━━━ Source information

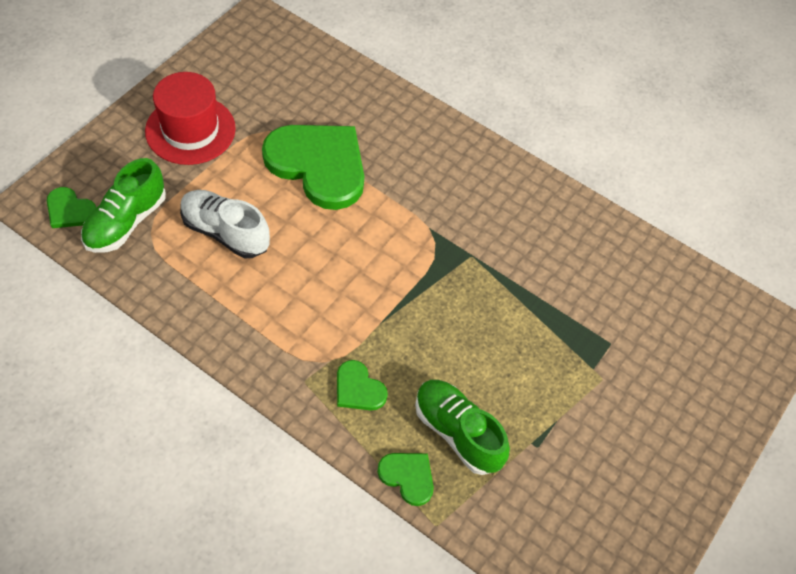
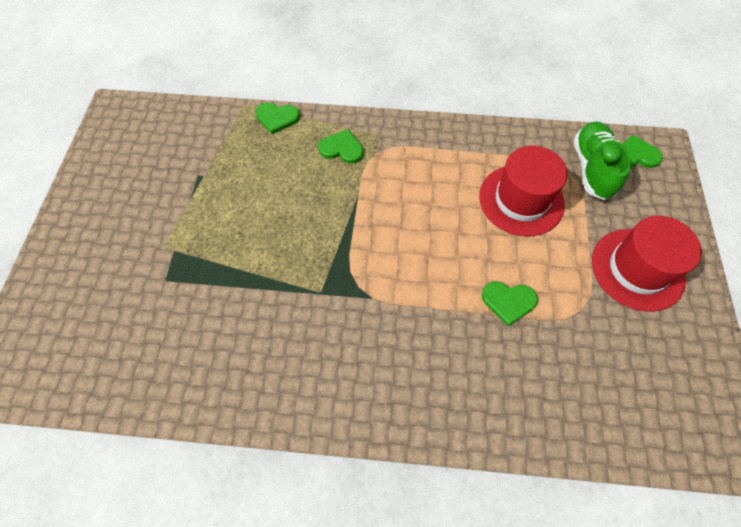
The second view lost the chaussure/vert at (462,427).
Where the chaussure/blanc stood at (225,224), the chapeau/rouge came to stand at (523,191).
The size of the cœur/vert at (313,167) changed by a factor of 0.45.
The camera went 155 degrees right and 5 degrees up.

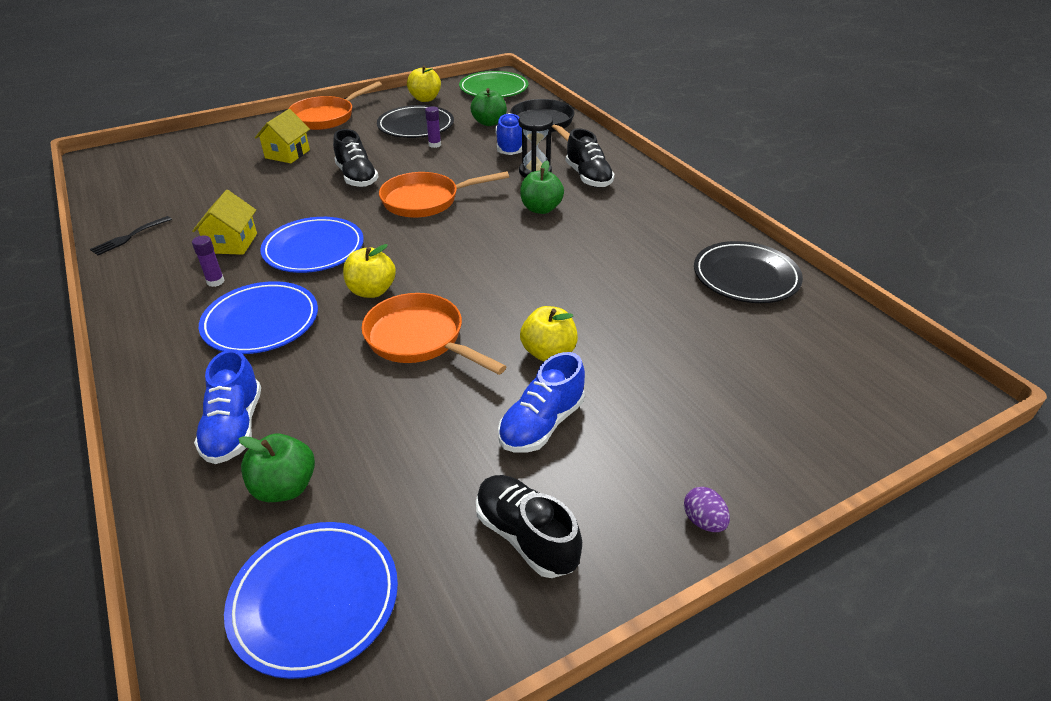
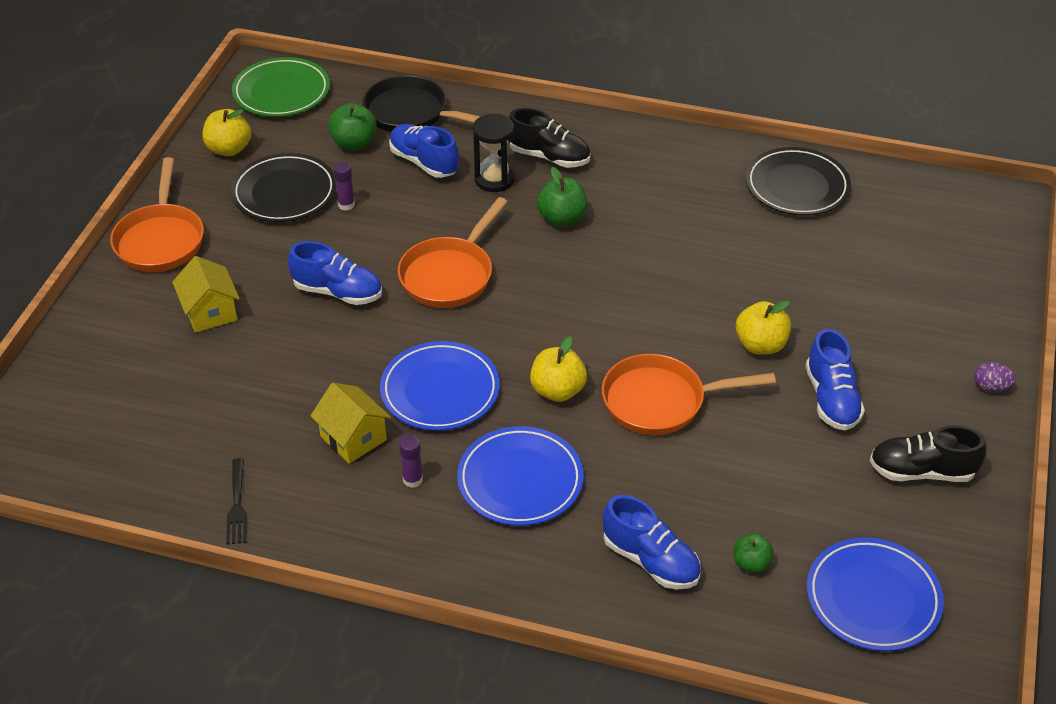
What was the chaussure/noir at (355,158) turned into the chaussure/bleu at (335,273).
The size of the pomme/vert at (277,468) changed by a factor of 0.64.
The camera went 45 degrees left and 5 degrees up.

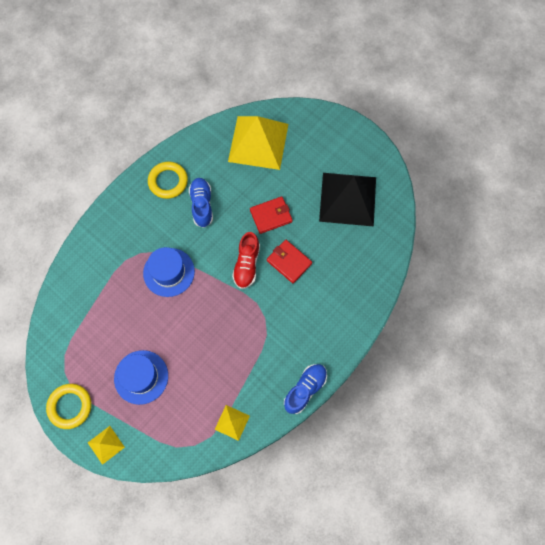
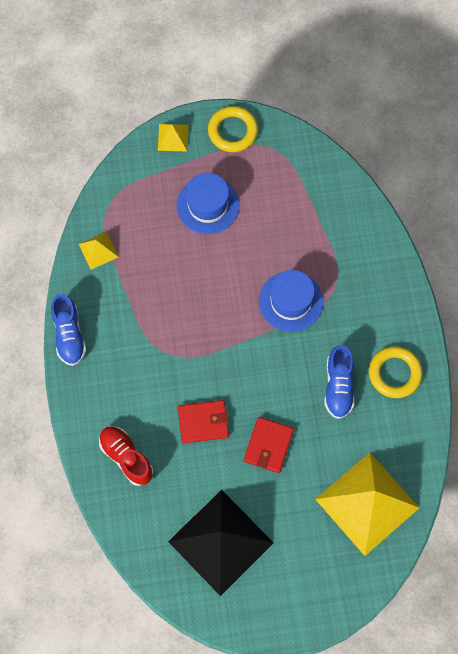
The chaussure/rouge ended up elsewhere, having gone from (246,260) to (126,456).
The chaussure/bleu at (201,203) ended up facing another way, 60 degrees clockwise from before.
The camera went 130 degrees right and 0 degrees up.

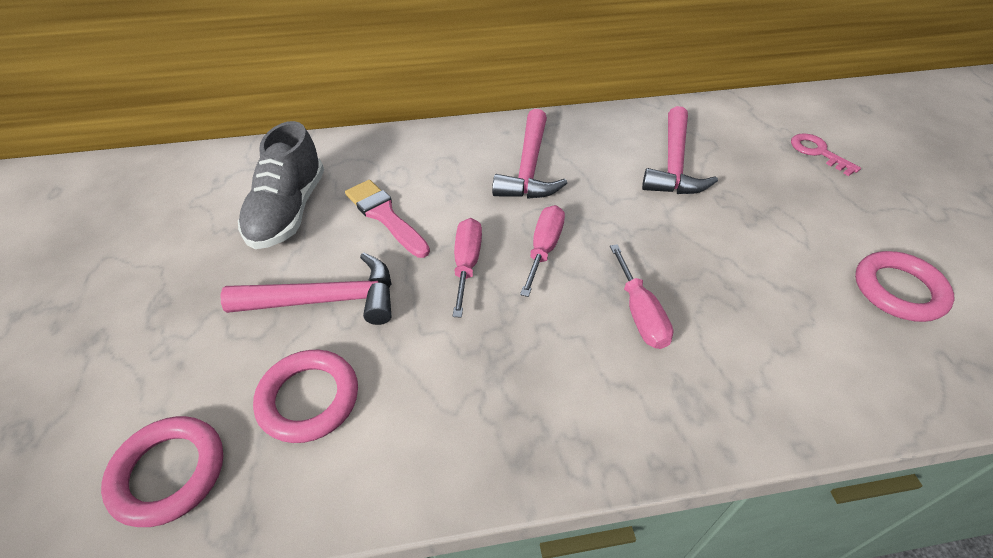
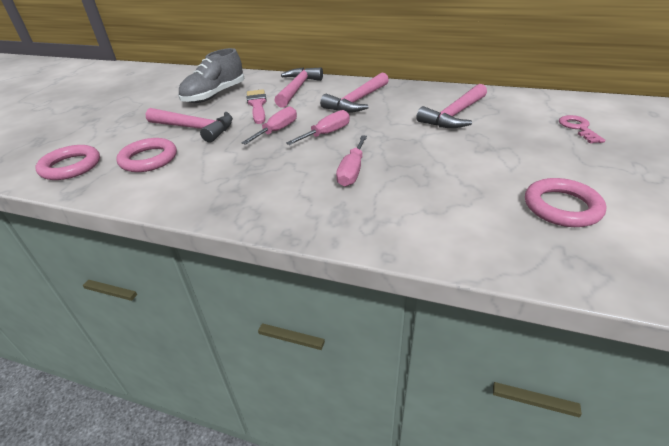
The second view gained the marteau/rose at (298,87).
The camera went 30 degrees right and 10 degrees down.

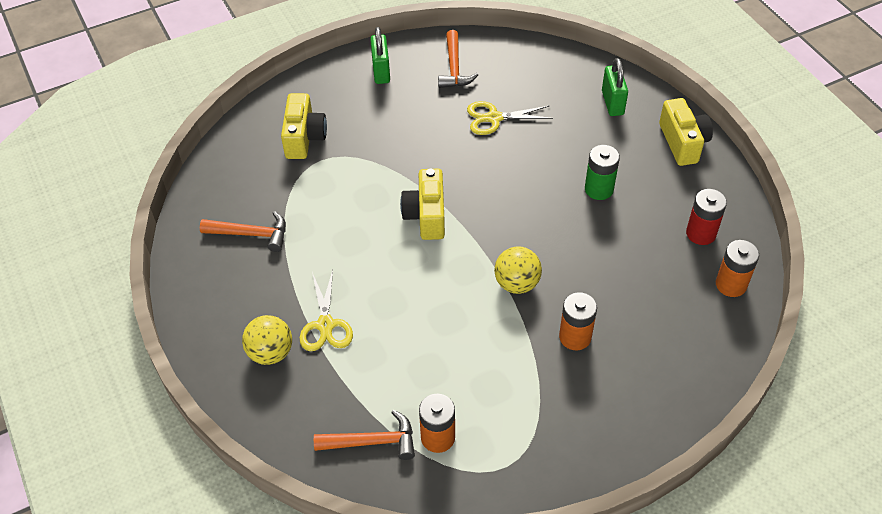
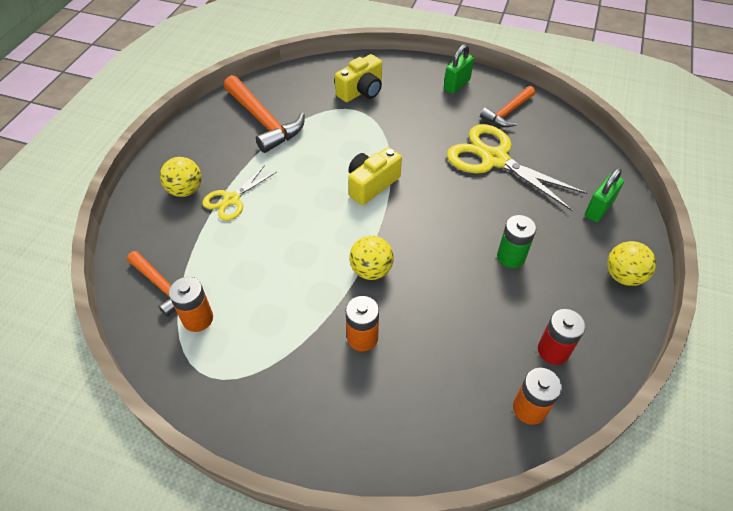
Where the appareil photo/jaune stood at (686,132), the balle/jaune came to stand at (631,263).
The size of the marteau/orange at (243,231) changed by a factor of 1.61.
The size of the ciseaux/jaune at (510,118) changed by a factor of 1.78.
The camera went 45 degrees right and 0 degrees up.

━━━━━━

● Task brief: Pictures are to be left out; otherwise, retype exactly the lines from the first line of the data through the line containing "The size of the cœur/vert".

● Response to the exercise:
The second view lost the chaussure/vert at (462,427).
Where the chaussure/blanc stood at (225,224), the chapeau/rouge came to stand at (523,191).
The size of the cœur/vert at (313,167) changed by a factor of 0.45.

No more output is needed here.